#### [HOW TO COMPLETE THIS TASK]
All of the data below is to be repeated exactly, except for the pictures.

#### [DATASET EXCERPT]
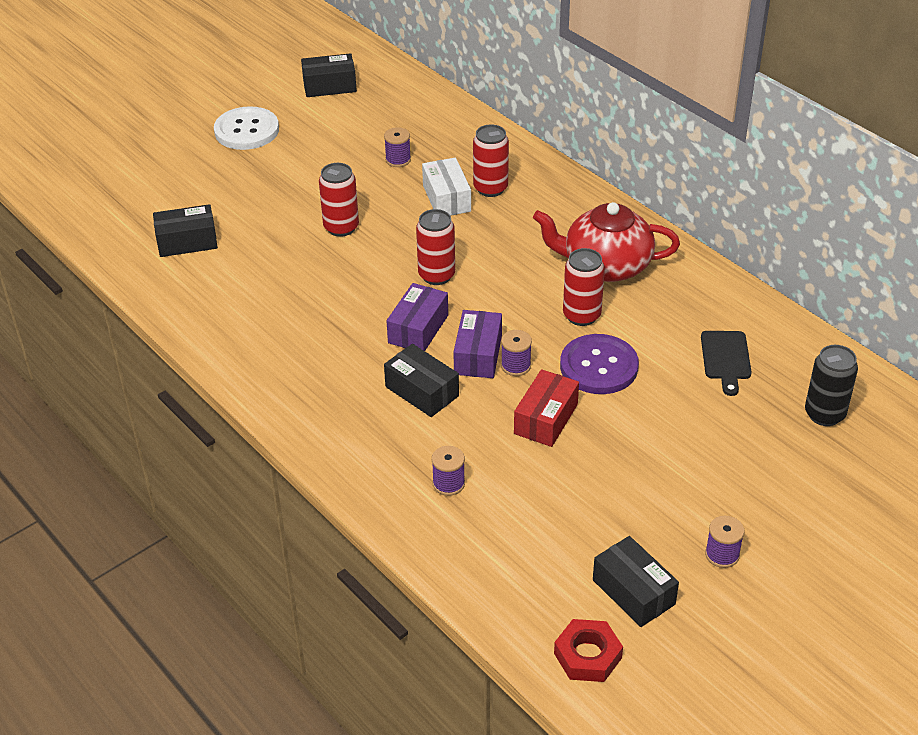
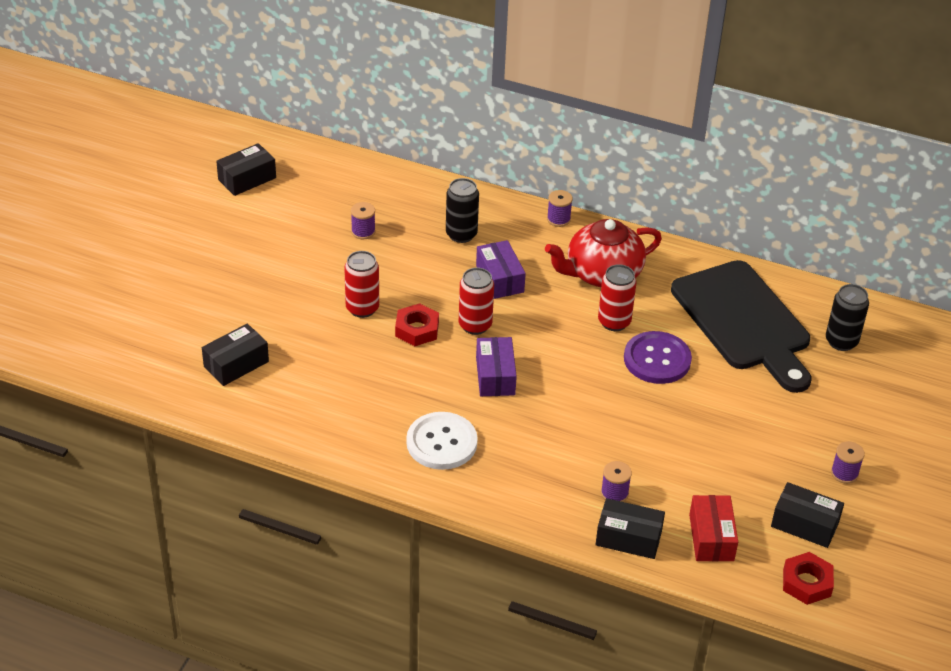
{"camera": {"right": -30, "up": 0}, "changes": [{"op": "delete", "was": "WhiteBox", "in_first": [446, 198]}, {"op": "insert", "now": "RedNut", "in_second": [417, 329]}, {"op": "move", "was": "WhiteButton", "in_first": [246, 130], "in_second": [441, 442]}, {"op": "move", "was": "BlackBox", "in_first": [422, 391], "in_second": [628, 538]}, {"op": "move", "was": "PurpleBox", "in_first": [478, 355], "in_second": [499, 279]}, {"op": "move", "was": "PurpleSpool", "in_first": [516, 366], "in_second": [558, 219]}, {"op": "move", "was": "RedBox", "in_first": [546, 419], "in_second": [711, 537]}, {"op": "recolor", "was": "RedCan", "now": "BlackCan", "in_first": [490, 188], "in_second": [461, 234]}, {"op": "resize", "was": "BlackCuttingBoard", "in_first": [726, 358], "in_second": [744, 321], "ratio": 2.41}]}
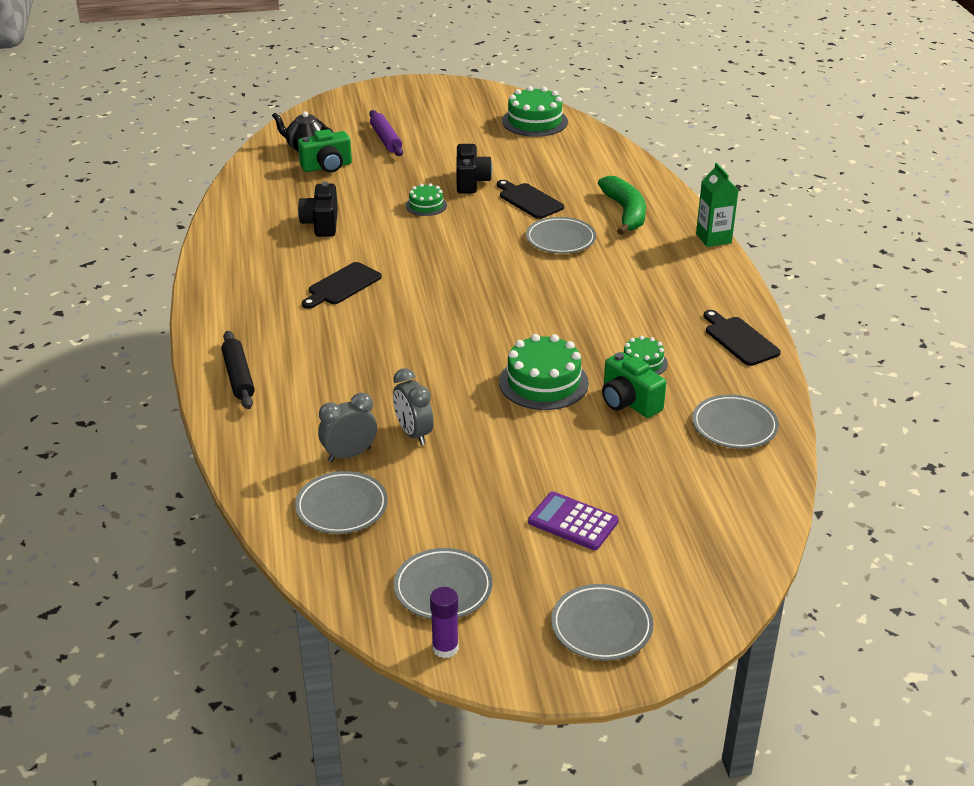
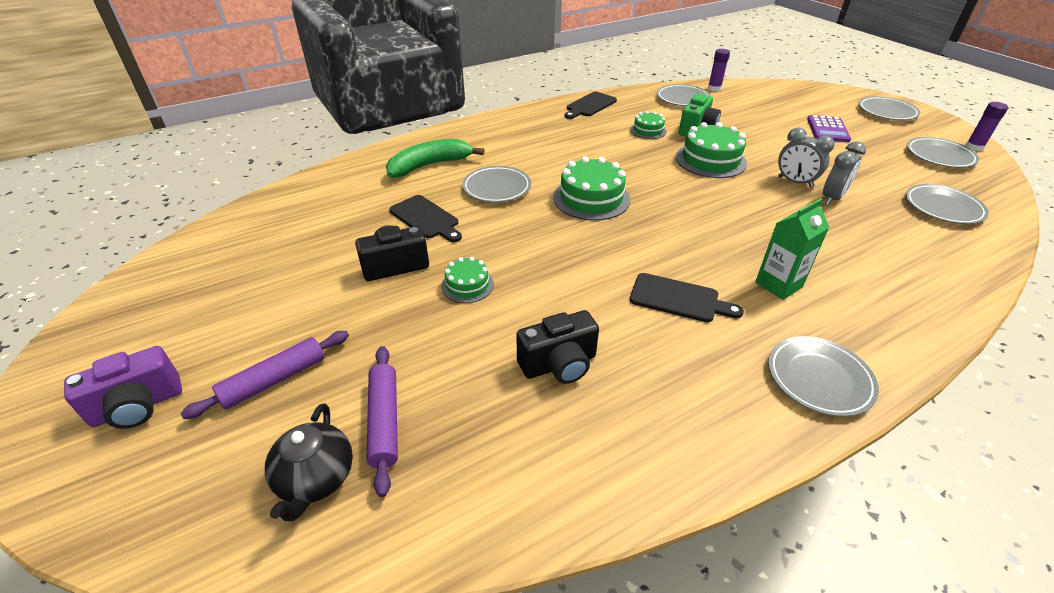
{"camera": {"right": -110, "up": 5}, "changes": [{"op": "delete", "was": "BlackRollingPin", "in_first": [238, 376]}, {"op": "insert", "now": "PurpleCamera", "in_second": [138, 406]}, {"op": "insert", "now": "PurpleGlueStick", "in_second": [714, 88]}, {"op": "insert", "now": "GreyPlate", "in_second": [819, 379]}, {"op": "move", "was": "GreyClock", "in_first": [349, 455], "in_second": [795, 182]}, {"op": "move", "was": "GreenCake", "in_first": [534, 121], "in_second": [591, 198]}, {"op": "move", "was": "GreenCarton", "in_first": [713, 238], "in_second": [778, 285]}, {"op": "replace", "was": "GreenCamera", "now": "PurpleRollingPin", "in_first": [327, 167], "in_second": [384, 421]}, {"op": "rotate", "was": "BlackCuttingBoard", "in_first": [529, 200], "in_second": [426, 218], "clockwise": -75}]}
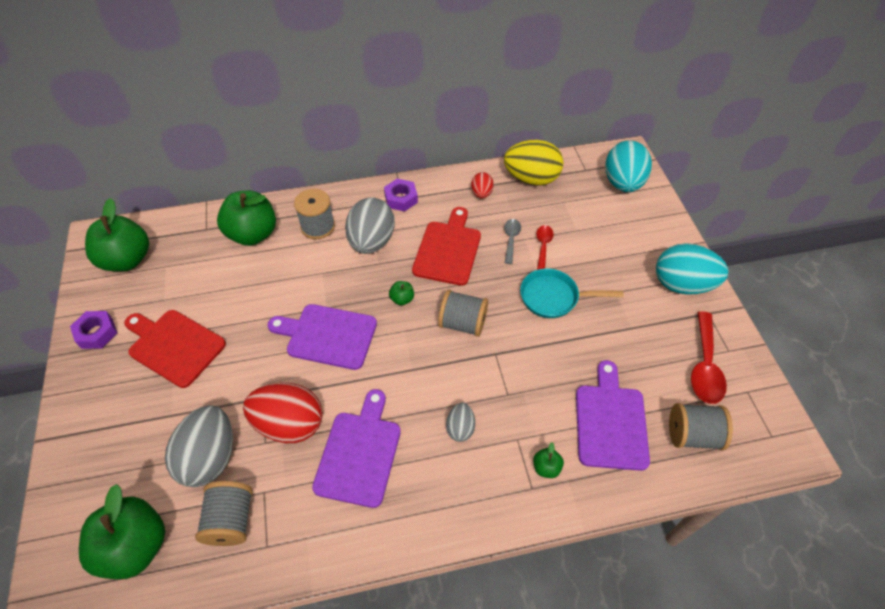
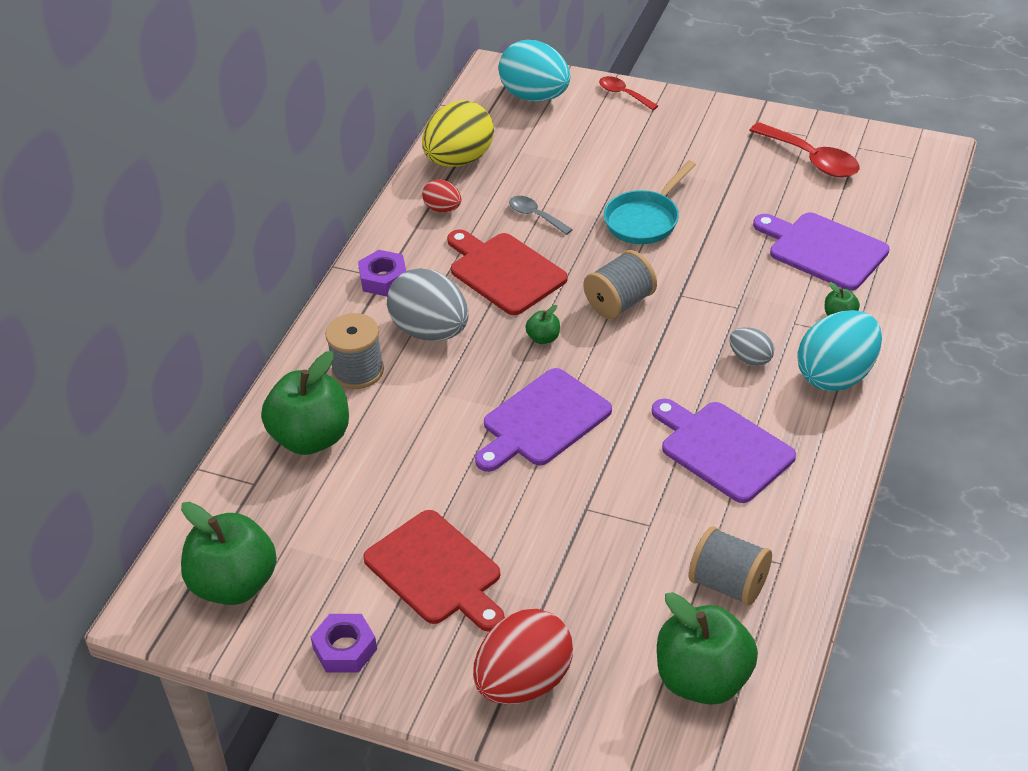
{"camera": {"right": -55, "up": -10}, "changes": [{"op": "delete", "was": "GreyEgg", "in_first": [210, 457]}, {"op": "delete", "was": "GreySpool", "in_first": [692, 435]}, {"op": "move", "was": "RedEgg", "in_first": [289, 424], "in_second": [524, 682]}, {"op": "move", "was": "RedSpoon", "in_first": [543, 246], "in_second": [624, 94]}, {"op": "move", "was": "TurquoiseEgg", "in_first": [682, 284], "in_second": [836, 375]}, {"op": "rotate", "was": "RedCuttingBoard", "in_first": [174, 346], "in_second": [437, 571], "clockwise": -105}]}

#### [EXERCISE OUTPUT]
{"camera": {"right": -30, "up": 0}, "changes": [{"op": "delete", "was": "WhiteBox", "in_first": [446, 198]}, {"op": "insert", "now": "RedNut", "in_second": [417, 329]}, {"op": "move", "was": "WhiteButton", "in_first": [246, 130], "in_second": [441, 442]}, {"op": "move", "was": "BlackBox", "in_first": [422, 391], "in_second": [628, 538]}, {"op": "move", "was": "PurpleBox", "in_first": [478, 355], "in_second": [499, 279]}, {"op": "move", "was": "PurpleSpool", "in_first": [516, 366], "in_second": [558, 219]}, {"op": "move", "was": "RedBox", "in_first": [546, 419], "in_second": [711, 537]}, {"op": "recolor", "was": "RedCan", "now": "BlackCan", "in_first": [490, 188], "in_second": [461, 234]}, {"op": "resize", "was": "BlackCuttingBoard", "in_first": [726, 358], "in_second": [744, 321], "ratio": 2.41}]}
{"camera": {"right": -110, "up": 5}, "changes": [{"op": "delete", "was": "BlackRollingPin", "in_first": [238, 376]}, {"op": "insert", "now": "PurpleCamera", "in_second": [138, 406]}, {"op": "insert", "now": "PurpleGlueStick", "in_second": [714, 88]}, {"op": "insert", "now": "GreyPlate", "in_second": [819, 379]}, {"op": "move", "was": "GreyClock", "in_first": [349, 455], "in_second": [795, 182]}, {"op": "move", "was": "GreenCake", "in_first": [534, 121], "in_second": [591, 198]}, {"op": "move", "was": "GreenCarton", "in_first": [713, 238], "in_second": [778, 285]}, {"op": "replace", "was": "GreenCamera", "now": "PurpleRollingPin", "in_first": [327, 167], "in_second": [384, 421]}, {"op": "rotate", "was": "BlackCuttingBoard", "in_first": [529, 200], "in_second": [426, 218], "clockwise": -75}]}
{"camera": {"right": -55, "up": -10}, "changes": [{"op": "delete", "was": "GreyEgg", "in_first": [210, 457]}, {"op": "delete", "was": "GreySpool", "in_first": [692, 435]}, {"op": "move", "was": "RedEgg", "in_first": [289, 424], "in_second": [524, 682]}, {"op": "move", "was": "RedSpoon", "in_first": [543, 246], "in_second": [624, 94]}, {"op": "move", "was": "TurquoiseEgg", "in_first": [682, 284], "in_second": [836, 375]}, {"op": "rotate", "was": "RedCuttingBoard", "in_first": [174, 346], "in_second": [437, 571], "clockwise": -105}]}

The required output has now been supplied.